Problem.
When a line below contains the word "turned", copy that line.

>>>>>

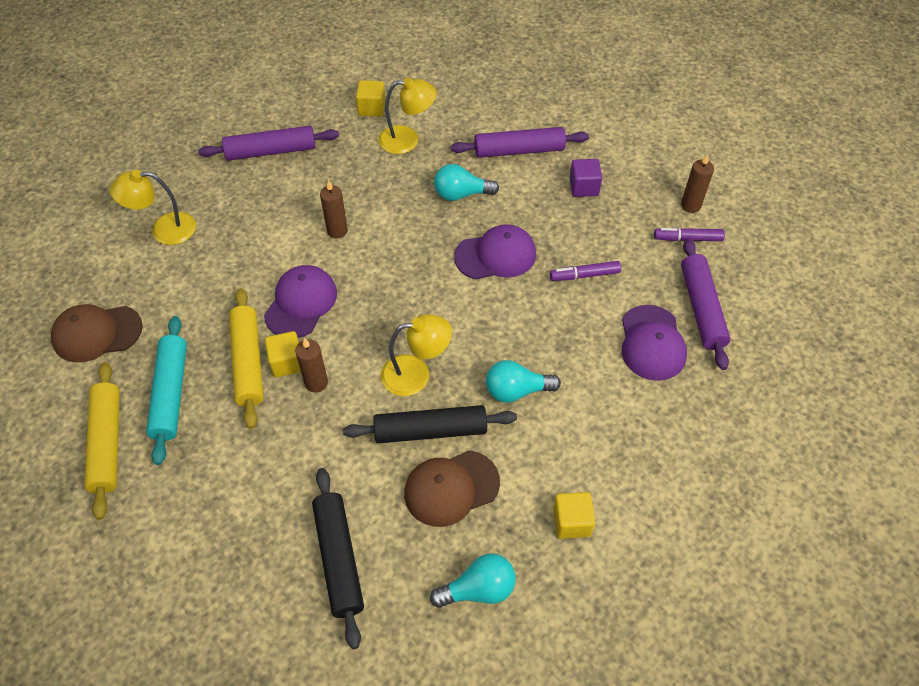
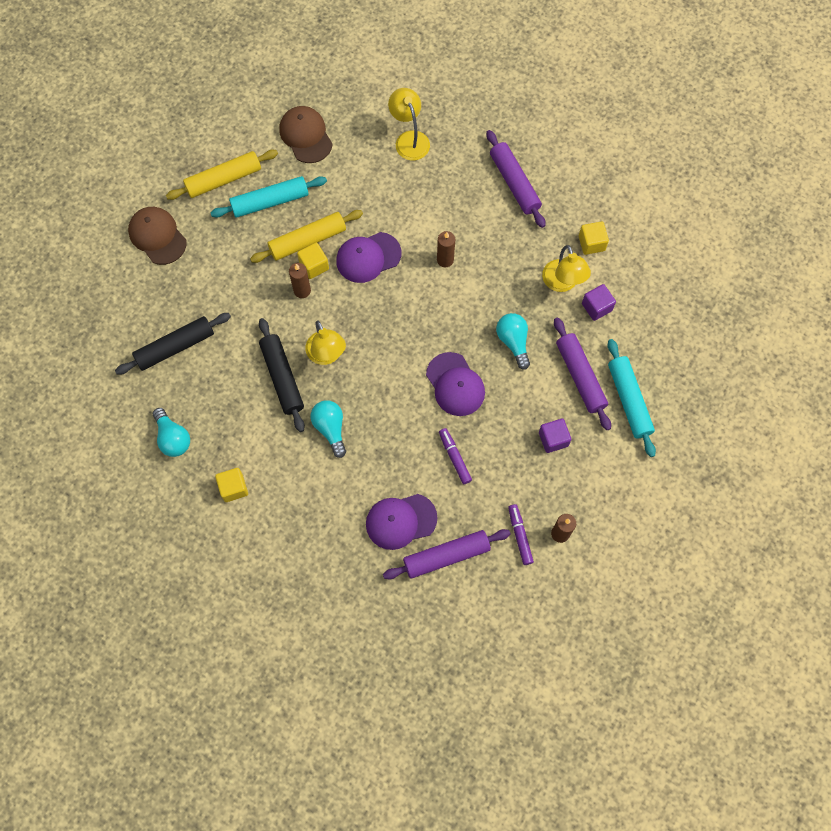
camera: 75 degrees right, 15 degrees up
(301, 303) = (368, 257): purple cap -> purple cap turned 150 degrees clockwise
(445, 121) = (596, 307): none -> purple cube
(451, 488) = (241, 403): brown cap -> brown cap (157, 236)
(556, 121) = (629, 400): none -> turquoise rolling pin

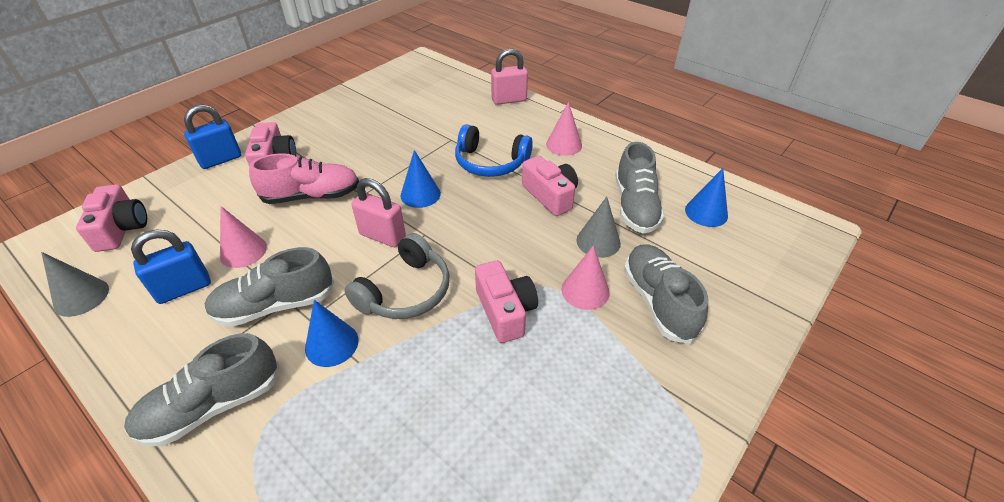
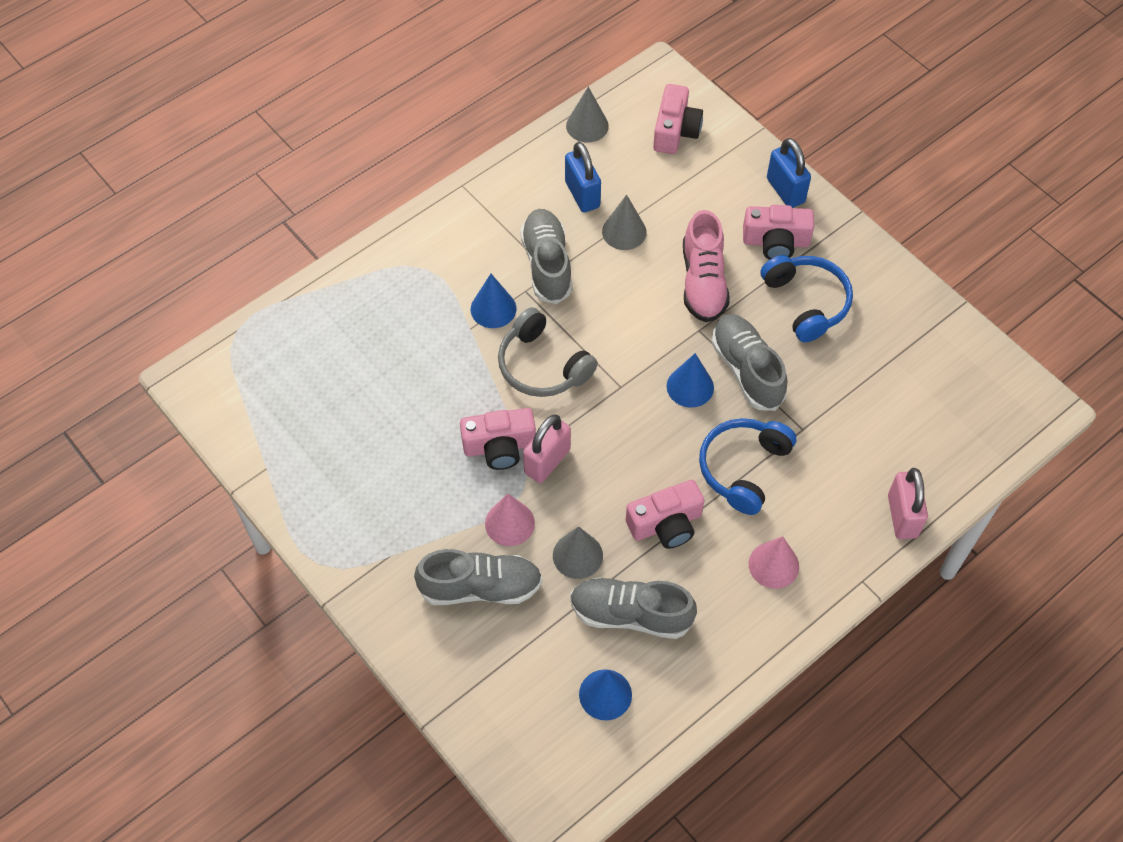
camera: 100 degrees right, 15 degrees up
(121, 229) = (675, 131): pink camera -> pink camera turned 75 degrees counterclockwise
(213, 406) = (452, 235): grey shoe -> grey shoe (747, 370)
(243, 251) = (624, 231): pink cone -> grey cone
(337, 144) = (806, 302): none -> blue headphones
(382, 236) = (625, 348): pink padlock -> pink padlock (547, 461)

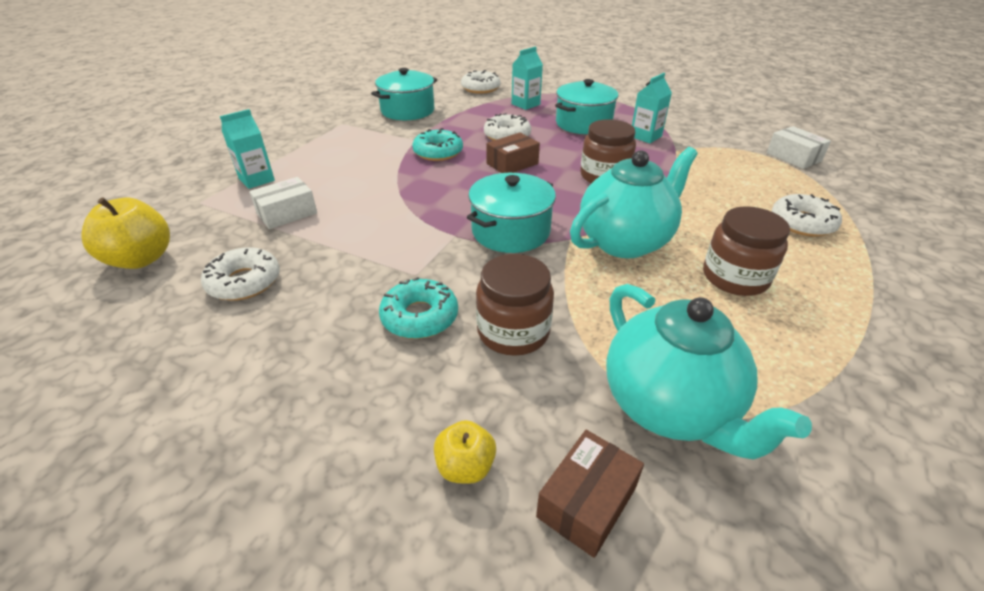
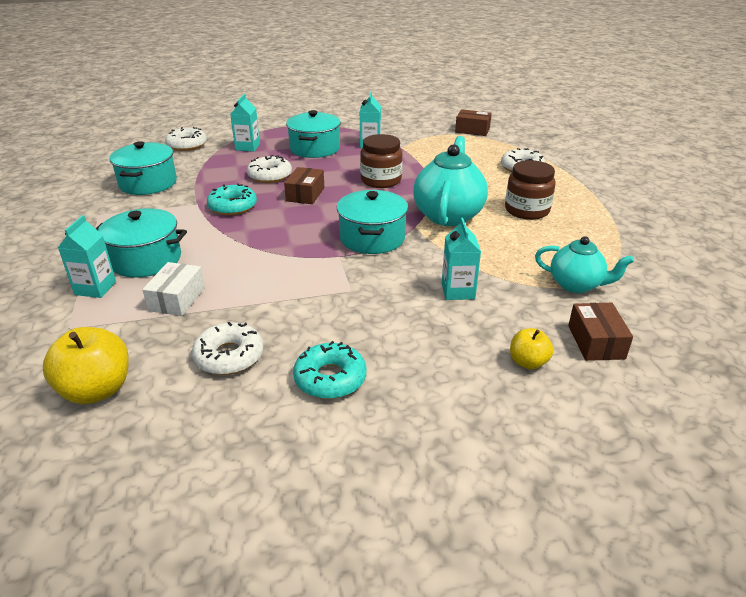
camera: 40 degrees left, 5 degrees down
(317, 171) = (146, 259): none -> turquoise pot
(420, 317) = (393, 311): turquoise donut -> turquoise donut (330, 378)
(513, 332) = (458, 291): brown jar -> turquoise carton
(669, 407) = (576, 285): turquoise teapot -> turquoise teapot, size x0.62
(793, 157) = (472, 130): white box -> brown box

<<<<<

Exercise answer.
(301, 303) = (368, 257): purple cap -> purple cap turned 150 degrees clockwise
(121, 229) = (675, 131): pink camera -> pink camera turned 75 degrees counterclockwise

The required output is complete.